*Action item*
Please reproduce exactly the line that contains "SW1: none -> button (+12V, RESET)" and every line after it through the end of the records below, adding nothing else.

*Information supplied*
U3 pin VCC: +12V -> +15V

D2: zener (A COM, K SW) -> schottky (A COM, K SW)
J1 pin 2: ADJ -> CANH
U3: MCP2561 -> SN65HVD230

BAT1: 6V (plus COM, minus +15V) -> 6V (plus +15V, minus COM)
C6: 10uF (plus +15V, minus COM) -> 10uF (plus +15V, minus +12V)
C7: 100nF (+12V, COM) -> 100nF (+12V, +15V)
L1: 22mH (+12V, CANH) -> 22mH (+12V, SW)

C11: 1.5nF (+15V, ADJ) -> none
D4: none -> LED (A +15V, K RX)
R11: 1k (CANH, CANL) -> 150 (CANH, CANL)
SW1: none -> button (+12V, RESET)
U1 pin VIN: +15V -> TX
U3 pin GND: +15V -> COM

*Response box*
SW1: none -> button (+12V, RESET)
U1 pin VIN: +15V -> TX
U3 pin GND: +15V -> COM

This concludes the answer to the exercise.